## EXTRACTED RECORDS:
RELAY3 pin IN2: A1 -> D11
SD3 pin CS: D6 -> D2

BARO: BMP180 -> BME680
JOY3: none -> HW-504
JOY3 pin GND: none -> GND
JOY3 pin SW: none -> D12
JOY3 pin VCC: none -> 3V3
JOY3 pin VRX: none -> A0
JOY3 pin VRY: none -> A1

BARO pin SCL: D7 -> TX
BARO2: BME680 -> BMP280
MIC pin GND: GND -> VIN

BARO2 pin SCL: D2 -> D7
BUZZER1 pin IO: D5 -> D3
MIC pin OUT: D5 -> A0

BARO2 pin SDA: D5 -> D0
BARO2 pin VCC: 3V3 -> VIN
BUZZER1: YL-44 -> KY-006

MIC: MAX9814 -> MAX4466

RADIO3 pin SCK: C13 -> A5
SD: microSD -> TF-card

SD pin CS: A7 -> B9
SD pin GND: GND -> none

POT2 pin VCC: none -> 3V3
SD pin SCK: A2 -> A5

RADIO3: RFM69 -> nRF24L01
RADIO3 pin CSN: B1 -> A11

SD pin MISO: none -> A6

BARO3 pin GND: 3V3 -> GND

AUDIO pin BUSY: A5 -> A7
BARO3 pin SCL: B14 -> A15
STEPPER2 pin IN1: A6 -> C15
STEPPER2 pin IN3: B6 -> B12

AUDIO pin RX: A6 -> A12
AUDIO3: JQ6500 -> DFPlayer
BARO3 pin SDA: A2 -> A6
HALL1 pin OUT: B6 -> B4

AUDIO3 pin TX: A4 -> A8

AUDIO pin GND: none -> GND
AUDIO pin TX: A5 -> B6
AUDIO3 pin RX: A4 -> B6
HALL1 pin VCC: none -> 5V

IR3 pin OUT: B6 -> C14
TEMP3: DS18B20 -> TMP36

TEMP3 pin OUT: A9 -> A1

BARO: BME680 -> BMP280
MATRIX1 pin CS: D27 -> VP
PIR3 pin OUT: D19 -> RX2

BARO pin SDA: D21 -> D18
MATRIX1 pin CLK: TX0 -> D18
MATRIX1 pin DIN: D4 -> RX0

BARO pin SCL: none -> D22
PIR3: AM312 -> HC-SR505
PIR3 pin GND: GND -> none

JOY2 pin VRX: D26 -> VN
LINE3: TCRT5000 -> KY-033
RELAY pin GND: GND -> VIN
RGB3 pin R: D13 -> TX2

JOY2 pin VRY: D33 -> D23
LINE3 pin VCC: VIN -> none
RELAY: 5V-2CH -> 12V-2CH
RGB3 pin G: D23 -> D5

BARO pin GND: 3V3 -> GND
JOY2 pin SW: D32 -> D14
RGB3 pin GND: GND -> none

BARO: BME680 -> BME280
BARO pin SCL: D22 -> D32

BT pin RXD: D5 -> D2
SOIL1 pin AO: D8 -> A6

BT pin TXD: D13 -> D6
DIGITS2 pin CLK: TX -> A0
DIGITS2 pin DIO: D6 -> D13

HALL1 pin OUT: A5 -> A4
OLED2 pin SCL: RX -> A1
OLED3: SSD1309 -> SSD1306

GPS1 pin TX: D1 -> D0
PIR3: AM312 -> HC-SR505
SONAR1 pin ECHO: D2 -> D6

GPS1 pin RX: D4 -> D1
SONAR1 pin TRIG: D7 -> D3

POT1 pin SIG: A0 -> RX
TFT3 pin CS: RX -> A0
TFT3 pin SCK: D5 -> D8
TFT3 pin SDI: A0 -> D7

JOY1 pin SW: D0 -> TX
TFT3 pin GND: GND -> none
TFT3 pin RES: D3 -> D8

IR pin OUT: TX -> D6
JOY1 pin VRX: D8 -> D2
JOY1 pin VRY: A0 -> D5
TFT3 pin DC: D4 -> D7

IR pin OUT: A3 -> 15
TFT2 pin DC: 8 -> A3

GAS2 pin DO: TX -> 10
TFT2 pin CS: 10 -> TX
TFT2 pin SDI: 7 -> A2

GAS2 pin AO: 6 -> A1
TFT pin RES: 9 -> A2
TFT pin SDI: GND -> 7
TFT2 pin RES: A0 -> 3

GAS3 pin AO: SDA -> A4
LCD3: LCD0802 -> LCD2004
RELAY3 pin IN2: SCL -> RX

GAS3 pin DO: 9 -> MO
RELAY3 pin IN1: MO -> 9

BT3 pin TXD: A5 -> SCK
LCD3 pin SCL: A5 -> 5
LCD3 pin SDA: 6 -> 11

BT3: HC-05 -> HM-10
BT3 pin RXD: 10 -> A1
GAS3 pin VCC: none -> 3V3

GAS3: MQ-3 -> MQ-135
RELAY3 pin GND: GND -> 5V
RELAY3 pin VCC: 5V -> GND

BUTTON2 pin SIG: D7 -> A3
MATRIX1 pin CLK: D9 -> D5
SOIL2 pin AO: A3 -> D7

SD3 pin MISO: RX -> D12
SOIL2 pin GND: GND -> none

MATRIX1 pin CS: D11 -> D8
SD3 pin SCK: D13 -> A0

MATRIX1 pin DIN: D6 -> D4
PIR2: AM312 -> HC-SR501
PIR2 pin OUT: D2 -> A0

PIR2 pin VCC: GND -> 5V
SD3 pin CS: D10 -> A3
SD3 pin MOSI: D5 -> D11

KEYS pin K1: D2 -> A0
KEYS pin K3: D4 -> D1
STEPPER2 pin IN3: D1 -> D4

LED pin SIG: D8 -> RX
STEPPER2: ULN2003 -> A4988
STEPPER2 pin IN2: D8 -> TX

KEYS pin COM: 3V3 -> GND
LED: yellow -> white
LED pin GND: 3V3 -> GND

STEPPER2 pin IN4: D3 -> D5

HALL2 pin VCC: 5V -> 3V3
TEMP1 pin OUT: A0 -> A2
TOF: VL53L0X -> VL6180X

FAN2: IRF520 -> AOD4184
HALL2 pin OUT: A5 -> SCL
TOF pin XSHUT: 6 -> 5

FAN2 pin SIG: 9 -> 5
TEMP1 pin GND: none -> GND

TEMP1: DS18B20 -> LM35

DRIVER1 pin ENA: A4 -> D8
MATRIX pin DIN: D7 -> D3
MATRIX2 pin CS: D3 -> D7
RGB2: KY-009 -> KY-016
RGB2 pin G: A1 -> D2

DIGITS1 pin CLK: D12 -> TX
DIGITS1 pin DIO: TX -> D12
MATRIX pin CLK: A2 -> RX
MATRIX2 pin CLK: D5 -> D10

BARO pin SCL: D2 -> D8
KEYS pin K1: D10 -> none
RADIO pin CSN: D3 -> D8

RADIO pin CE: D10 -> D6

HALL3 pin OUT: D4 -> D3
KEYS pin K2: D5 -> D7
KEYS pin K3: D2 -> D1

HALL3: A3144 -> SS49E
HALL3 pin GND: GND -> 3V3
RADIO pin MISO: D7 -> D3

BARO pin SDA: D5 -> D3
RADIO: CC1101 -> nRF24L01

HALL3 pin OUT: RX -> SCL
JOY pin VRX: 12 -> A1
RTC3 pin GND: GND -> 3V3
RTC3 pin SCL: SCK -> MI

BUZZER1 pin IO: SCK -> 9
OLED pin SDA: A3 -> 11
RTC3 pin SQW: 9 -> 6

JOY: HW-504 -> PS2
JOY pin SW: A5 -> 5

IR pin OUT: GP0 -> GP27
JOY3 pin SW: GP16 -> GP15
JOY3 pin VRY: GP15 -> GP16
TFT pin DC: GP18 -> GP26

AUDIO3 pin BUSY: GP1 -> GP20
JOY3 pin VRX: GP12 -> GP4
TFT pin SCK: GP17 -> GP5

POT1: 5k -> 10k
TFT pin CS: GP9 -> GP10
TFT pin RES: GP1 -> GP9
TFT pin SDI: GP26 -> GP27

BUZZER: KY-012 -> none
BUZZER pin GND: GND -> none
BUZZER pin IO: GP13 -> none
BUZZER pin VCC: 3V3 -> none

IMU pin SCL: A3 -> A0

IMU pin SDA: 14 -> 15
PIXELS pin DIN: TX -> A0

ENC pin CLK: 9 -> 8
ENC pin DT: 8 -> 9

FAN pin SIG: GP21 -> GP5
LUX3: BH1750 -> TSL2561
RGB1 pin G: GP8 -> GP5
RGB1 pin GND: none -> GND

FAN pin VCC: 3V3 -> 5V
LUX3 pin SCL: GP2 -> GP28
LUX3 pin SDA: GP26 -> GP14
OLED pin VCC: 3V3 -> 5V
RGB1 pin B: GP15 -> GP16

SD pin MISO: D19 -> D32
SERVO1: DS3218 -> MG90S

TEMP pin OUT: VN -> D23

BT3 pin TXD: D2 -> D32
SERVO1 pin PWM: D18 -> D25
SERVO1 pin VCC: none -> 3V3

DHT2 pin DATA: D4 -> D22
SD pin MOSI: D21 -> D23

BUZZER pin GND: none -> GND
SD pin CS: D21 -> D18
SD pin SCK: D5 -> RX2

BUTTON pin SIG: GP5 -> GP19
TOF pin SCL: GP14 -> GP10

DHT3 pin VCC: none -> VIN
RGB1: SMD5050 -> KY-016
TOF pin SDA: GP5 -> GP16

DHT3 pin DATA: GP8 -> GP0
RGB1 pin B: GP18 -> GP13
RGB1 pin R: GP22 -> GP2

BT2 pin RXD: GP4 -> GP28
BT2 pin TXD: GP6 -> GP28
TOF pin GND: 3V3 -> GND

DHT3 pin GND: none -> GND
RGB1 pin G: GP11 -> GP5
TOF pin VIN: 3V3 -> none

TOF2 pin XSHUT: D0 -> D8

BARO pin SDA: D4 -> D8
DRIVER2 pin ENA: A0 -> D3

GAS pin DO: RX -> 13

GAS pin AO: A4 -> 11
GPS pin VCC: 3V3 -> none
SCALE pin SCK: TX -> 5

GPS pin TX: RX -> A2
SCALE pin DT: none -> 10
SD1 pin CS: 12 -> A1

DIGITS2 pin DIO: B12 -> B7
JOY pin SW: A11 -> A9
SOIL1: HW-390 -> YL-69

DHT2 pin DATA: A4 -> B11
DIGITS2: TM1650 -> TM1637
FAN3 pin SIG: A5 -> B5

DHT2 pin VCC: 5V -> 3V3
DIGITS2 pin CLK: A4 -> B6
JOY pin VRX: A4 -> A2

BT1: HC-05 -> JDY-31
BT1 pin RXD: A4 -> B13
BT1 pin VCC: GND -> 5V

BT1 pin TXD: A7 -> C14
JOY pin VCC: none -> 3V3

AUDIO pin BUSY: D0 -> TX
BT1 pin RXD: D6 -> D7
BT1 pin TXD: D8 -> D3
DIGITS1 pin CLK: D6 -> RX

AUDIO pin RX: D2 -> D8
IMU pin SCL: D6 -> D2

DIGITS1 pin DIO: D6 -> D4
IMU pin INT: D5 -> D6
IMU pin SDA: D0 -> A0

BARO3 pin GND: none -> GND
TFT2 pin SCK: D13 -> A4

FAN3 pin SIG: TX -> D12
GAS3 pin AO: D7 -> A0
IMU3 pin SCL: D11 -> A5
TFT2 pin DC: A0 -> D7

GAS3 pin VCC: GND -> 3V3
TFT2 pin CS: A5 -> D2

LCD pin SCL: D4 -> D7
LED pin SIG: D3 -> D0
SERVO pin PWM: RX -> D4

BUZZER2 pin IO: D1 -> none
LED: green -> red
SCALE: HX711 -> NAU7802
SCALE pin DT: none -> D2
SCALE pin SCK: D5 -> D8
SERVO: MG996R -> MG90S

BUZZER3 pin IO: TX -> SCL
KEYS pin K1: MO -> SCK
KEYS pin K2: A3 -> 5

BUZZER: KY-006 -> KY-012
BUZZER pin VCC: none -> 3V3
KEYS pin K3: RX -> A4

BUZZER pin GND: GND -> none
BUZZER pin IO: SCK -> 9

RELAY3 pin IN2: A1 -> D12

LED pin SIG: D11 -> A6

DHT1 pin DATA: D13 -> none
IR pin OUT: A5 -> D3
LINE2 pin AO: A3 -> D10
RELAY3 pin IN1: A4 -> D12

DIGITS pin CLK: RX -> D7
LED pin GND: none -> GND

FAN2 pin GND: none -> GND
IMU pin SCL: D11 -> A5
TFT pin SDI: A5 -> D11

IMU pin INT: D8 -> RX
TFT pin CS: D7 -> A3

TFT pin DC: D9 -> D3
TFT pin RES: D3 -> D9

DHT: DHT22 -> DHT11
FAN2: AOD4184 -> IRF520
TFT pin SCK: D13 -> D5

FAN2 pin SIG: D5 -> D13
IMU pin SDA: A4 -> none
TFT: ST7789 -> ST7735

## EXERCISE GOAL:
Each line of the records above, from the first through the one containing "BARO2: BME680 -> BMP280", is to be retyped exactly; no other line belongs.

## WRITTEN ANSWER:
RELAY3 pin IN2: A1 -> D11
SD3 pin CS: D6 -> D2

BARO: BMP180 -> BME680
JOY3: none -> HW-504
JOY3 pin GND: none -> GND
JOY3 pin SW: none -> D12
JOY3 pin VCC: none -> 3V3
JOY3 pin VRX: none -> A0
JOY3 pin VRY: none -> A1

BARO pin SCL: D7 -> TX
BARO2: BME680 -> BMP280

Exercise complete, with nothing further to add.